**TASK**
Each entry is to be retyped exactly as it appears. Leave the images out.

(INPUT RECORDS Opens)

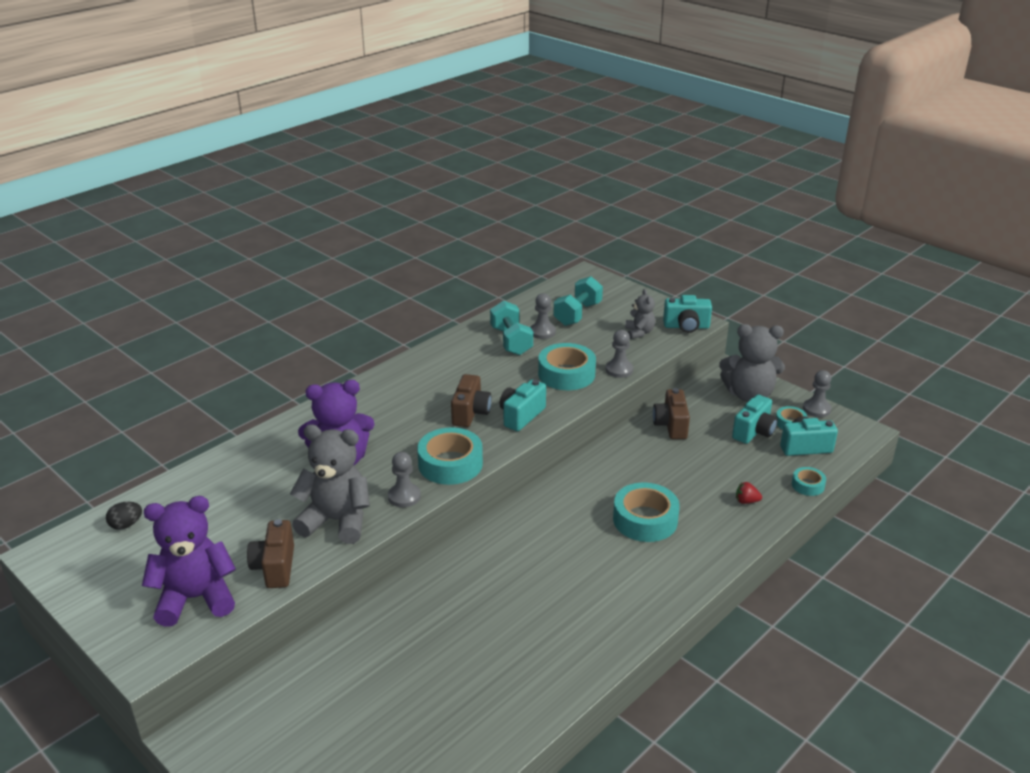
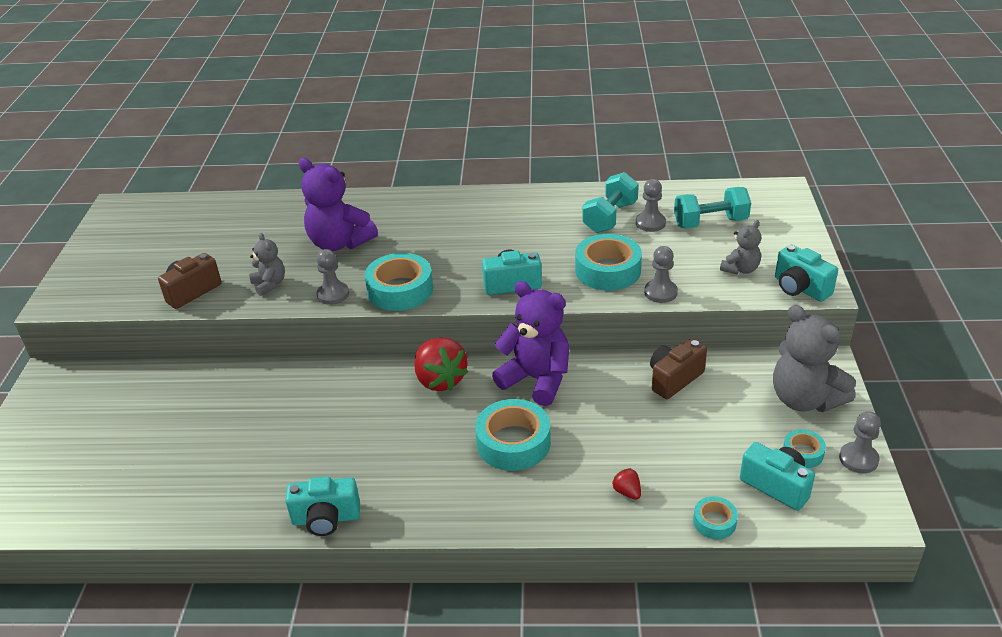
camera: 50 degrees right, 5 degrees up
(126, 525) = (172, 213): black egg -> none
(196, 598) = (129, 282): purple teddy bear -> purple teddy bear (536, 379)
(337, 521) = (269, 284): grey teddy bear -> grey teddy bear, size x0.53
(470, 413) = (479, 259): brown camera -> none
(537, 516) = (440, 380): none -> red strawberry
(754, 432) = (747, 436): turquoise camera -> turquoise camera (326, 519)

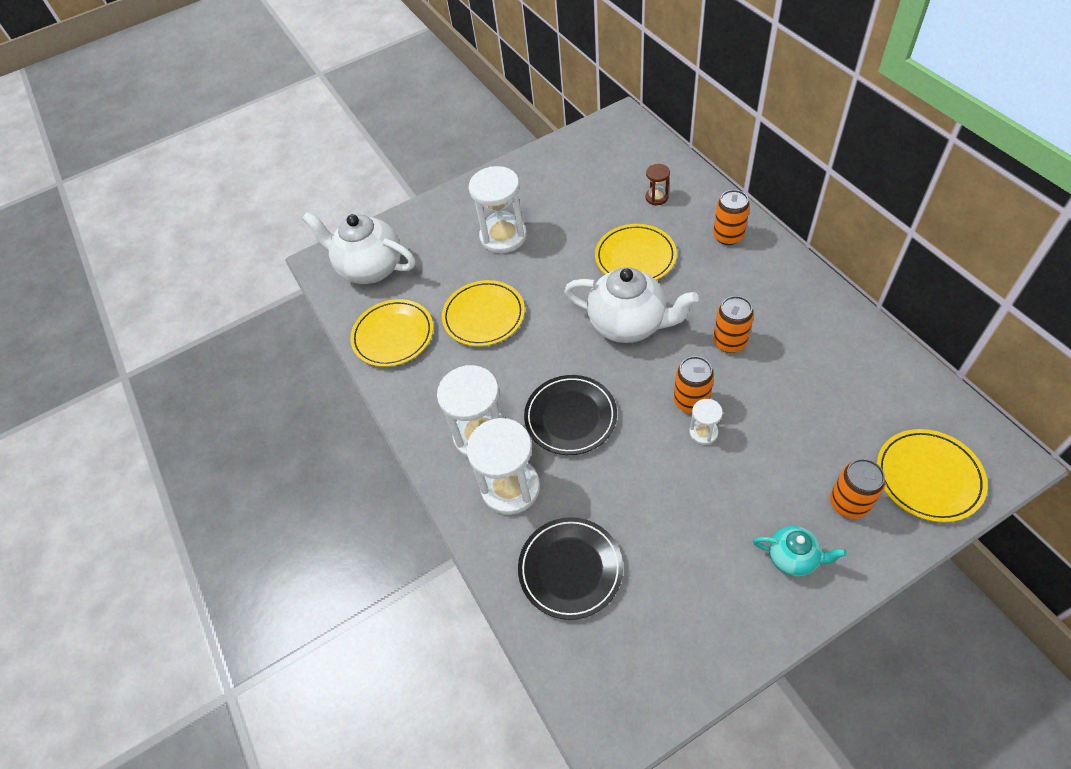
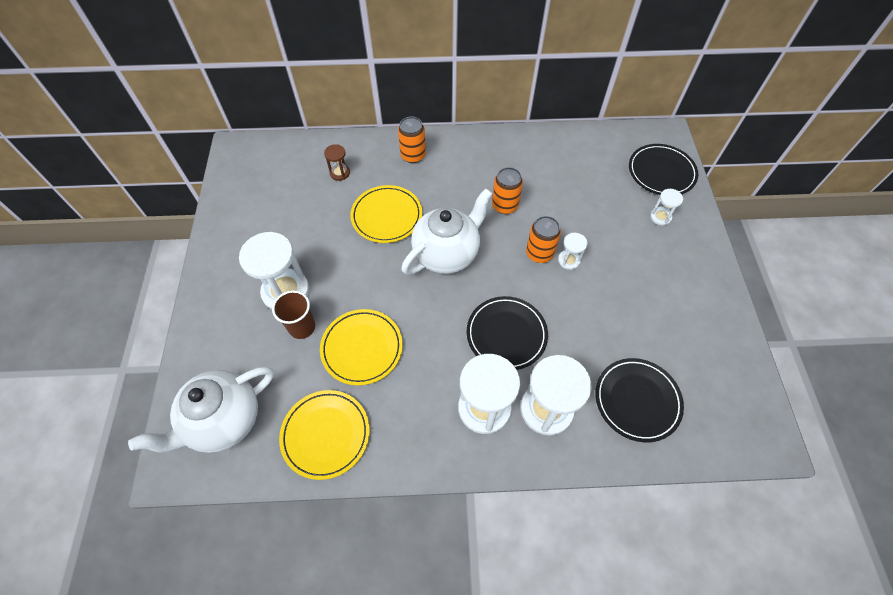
camera: 70 degrees left, 5 degrees up
(477, 266) = (302, 327): none -> brown cup
(793, 558) = (685, 265): turquoise teapot -> none
(849, 503) = (660, 217): orange can -> white hourglass
(928, 477) = (661, 172): yellow plate -> black plate

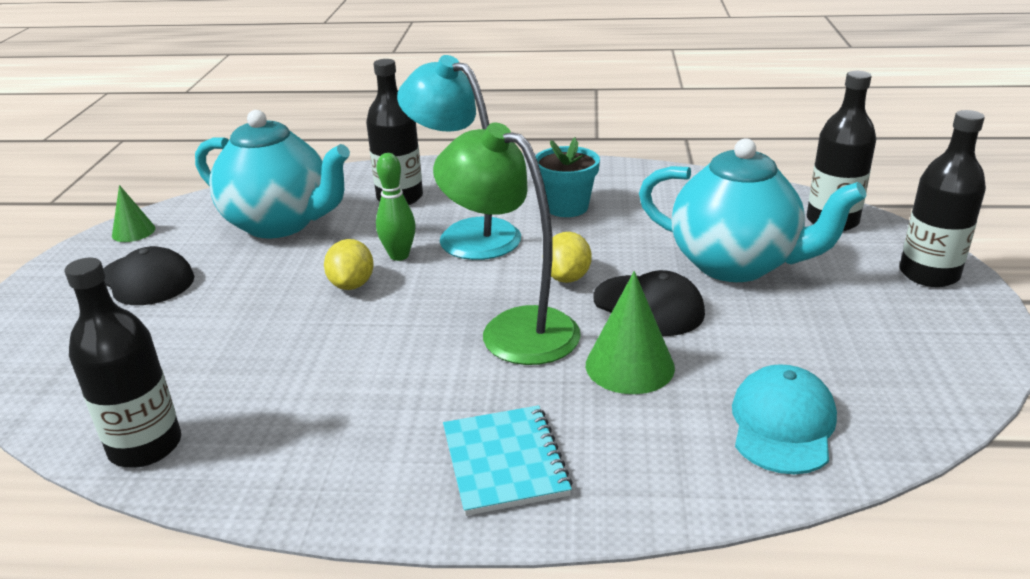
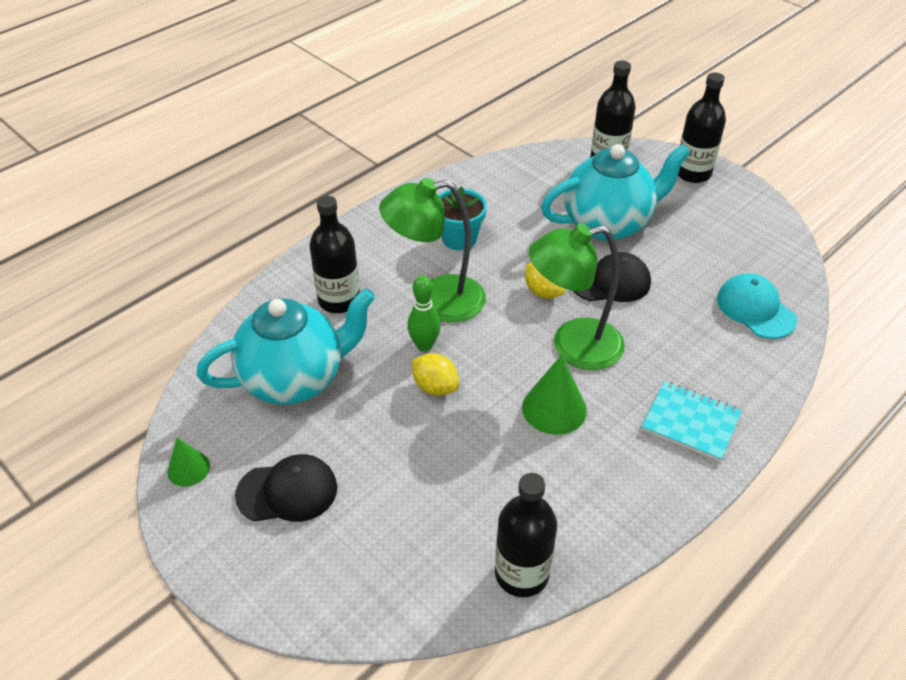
camera: 50 degrees left, 15 degrees up
(466, 234) = (436, 300): turquoise lamp -> green lamp
(629, 366) = (657, 326): green cone -> green cone (554, 408)

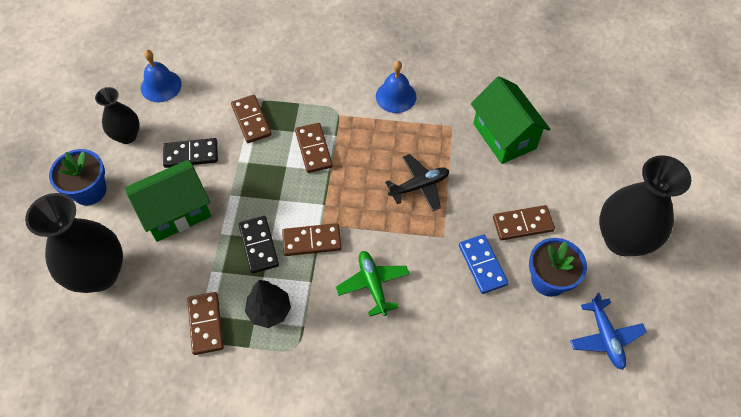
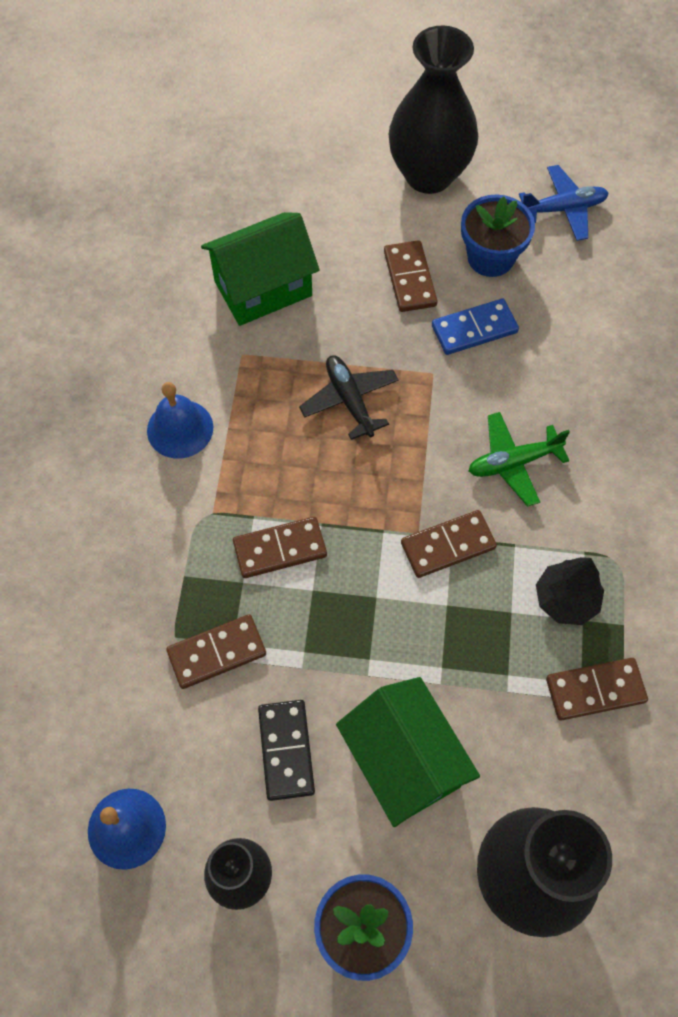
camera: 90 degrees left, 5 degrees up
(259, 245) = (459, 622): black domino -> none
(312, 241) = (448, 546): brown domino -> brown domino turned 75 degrees clockwise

(INPUT RECORDS Closes)

**ANSWER TO THIS TASK**
camera: 50 degrees right, 5 degrees up
(126, 525) = (172, 213): black egg -> none
(196, 598) = (129, 282): purple teddy bear -> purple teddy bear (536, 379)
(337, 521) = (269, 284): grey teddy bear -> grey teddy bear, size x0.53
(470, 413) = (479, 259): brown camera -> none
(537, 516) = (440, 380): none -> red strawberry
(754, 432) = (747, 436): turquoise camera -> turquoise camera (326, 519)

camera: 70 degrees left, 5 degrees up
(477, 266) = (302, 327): none -> brown cup
(793, 558) = (685, 265): turquoise teapot -> none
(849, 503) = (660, 217): orange can -> white hourglass
(928, 477) = (661, 172): yellow plate -> black plate

camera: 50 degrees left, 15 degrees up
(466, 234) = (436, 300): turquoise lamp -> green lamp
(629, 366) = (657, 326): green cone -> green cone (554, 408)

camera: 90 degrees left, 5 degrees up
(259, 245) = (459, 622): black domino -> none
(312, 241) = (448, 546): brown domino -> brown domino turned 75 degrees clockwise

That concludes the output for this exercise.